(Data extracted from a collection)
____________

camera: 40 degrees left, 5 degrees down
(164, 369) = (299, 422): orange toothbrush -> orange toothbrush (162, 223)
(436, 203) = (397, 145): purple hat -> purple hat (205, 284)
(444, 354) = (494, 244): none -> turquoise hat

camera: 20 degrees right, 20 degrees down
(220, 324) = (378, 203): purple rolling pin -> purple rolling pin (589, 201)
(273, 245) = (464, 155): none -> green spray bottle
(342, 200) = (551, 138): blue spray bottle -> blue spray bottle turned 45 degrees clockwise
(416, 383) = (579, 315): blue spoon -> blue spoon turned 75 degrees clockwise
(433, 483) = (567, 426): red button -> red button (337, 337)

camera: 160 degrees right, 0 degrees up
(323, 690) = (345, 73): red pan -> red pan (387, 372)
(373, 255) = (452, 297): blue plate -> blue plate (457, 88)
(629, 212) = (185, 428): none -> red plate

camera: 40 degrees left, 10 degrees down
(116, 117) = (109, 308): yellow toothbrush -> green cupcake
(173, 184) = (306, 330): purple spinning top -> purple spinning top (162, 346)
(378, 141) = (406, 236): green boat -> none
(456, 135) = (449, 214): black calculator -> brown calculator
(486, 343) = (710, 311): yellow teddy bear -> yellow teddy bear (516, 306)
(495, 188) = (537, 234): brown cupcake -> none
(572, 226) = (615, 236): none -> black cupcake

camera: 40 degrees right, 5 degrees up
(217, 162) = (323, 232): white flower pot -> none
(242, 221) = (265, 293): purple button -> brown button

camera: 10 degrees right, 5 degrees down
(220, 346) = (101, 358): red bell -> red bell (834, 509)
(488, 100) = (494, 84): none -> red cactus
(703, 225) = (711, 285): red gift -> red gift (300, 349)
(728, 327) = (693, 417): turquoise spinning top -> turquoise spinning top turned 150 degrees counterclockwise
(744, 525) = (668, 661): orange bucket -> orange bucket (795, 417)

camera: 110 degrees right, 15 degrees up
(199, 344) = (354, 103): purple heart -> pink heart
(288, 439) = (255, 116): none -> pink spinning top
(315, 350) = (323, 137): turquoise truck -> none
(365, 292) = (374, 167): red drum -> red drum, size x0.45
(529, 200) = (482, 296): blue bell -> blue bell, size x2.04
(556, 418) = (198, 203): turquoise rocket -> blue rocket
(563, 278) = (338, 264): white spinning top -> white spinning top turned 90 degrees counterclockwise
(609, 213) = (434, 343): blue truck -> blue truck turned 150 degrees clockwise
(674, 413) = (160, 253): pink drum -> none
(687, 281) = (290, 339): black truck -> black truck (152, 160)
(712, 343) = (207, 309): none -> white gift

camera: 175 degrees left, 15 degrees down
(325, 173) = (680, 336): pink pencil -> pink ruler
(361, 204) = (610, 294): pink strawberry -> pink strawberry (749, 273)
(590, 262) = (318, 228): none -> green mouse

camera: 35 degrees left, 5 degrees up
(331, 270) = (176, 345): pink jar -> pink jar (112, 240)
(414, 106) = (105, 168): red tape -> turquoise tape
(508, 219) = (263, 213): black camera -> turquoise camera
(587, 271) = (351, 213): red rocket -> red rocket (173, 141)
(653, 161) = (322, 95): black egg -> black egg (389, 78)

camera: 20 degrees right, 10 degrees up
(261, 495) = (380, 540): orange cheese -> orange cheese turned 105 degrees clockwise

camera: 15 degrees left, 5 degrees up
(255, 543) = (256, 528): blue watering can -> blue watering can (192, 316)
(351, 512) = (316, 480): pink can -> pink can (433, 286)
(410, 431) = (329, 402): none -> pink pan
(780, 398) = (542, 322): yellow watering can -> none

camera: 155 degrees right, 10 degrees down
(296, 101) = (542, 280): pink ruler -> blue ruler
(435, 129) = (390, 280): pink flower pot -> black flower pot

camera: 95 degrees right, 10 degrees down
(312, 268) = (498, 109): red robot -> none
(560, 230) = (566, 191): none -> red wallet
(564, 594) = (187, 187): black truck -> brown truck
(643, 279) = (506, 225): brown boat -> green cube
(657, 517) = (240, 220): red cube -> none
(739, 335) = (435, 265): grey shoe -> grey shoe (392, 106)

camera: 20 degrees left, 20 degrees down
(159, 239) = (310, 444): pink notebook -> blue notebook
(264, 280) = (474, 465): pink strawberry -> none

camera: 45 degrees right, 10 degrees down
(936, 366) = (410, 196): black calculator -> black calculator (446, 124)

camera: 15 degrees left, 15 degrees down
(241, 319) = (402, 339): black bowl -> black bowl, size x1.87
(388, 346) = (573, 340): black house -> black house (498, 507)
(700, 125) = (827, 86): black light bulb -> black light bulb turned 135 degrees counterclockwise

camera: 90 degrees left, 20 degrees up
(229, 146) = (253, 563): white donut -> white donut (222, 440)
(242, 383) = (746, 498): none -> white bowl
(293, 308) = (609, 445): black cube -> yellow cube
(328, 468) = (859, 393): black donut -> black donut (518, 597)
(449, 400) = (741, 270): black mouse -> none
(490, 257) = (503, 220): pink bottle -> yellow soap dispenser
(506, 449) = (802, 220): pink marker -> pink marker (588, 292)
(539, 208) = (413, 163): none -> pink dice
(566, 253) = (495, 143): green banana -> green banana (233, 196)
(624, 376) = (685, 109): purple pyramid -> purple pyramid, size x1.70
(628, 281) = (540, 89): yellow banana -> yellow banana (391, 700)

____________

▶ **PROBLEM STATEMENT**: Set down exactly the lines that begin the records and continue through the line bearing "(609, 213) = (434, 343): blue"; include both ends.

▶ **OUTPUT FOR THIS TASK**:
camera: 40 degrees left, 5 degrees down
(164, 369) = (299, 422): orange toothbrush -> orange toothbrush (162, 223)
(436, 203) = (397, 145): purple hat -> purple hat (205, 284)
(444, 354) = (494, 244): none -> turquoise hat

camera: 20 degrees right, 20 degrees down
(220, 324) = (378, 203): purple rolling pin -> purple rolling pin (589, 201)
(273, 245) = (464, 155): none -> green spray bottle
(342, 200) = (551, 138): blue spray bottle -> blue spray bottle turned 45 degrees clockwise
(416, 383) = (579, 315): blue spoon -> blue spoon turned 75 degrees clockwise
(433, 483) = (567, 426): red button -> red button (337, 337)

camera: 160 degrees right, 0 degrees up
(323, 690) = (345, 73): red pan -> red pan (387, 372)
(373, 255) = (452, 297): blue plate -> blue plate (457, 88)
(629, 212) = (185, 428): none -> red plate

camera: 40 degrees left, 10 degrees down
(116, 117) = (109, 308): yellow toothbrush -> green cupcake
(173, 184) = (306, 330): purple spinning top -> purple spinning top (162, 346)
(378, 141) = (406, 236): green boat -> none
(456, 135) = (449, 214): black calculator -> brown calculator
(486, 343) = (710, 311): yellow teddy bear -> yellow teddy bear (516, 306)
(495, 188) = (537, 234): brown cupcake -> none
(572, 226) = (615, 236): none -> black cupcake

camera: 40 degrees right, 5 degrees up
(217, 162) = (323, 232): white flower pot -> none
(242, 221) = (265, 293): purple button -> brown button

camera: 10 degrees right, 5 degrees down
(220, 346) = (101, 358): red bell -> red bell (834, 509)
(488, 100) = (494, 84): none -> red cactus
(703, 225) = (711, 285): red gift -> red gift (300, 349)
(728, 327) = (693, 417): turquoise spinning top -> turquoise spinning top turned 150 degrees counterclockwise
(744, 525) = (668, 661): orange bucket -> orange bucket (795, 417)

camera: 110 degrees right, 15 degrees up
(199, 344) = (354, 103): purple heart -> pink heart
(288, 439) = (255, 116): none -> pink spinning top
(315, 350) = (323, 137): turquoise truck -> none
(365, 292) = (374, 167): red drum -> red drum, size x0.45
(529, 200) = (482, 296): blue bell -> blue bell, size x2.04
(556, 418) = (198, 203): turquoise rocket -> blue rocket
(563, 278) = (338, 264): white spinning top -> white spinning top turned 90 degrees counterclockwise
(609, 213) = (434, 343): blue truck -> blue truck turned 150 degrees clockwise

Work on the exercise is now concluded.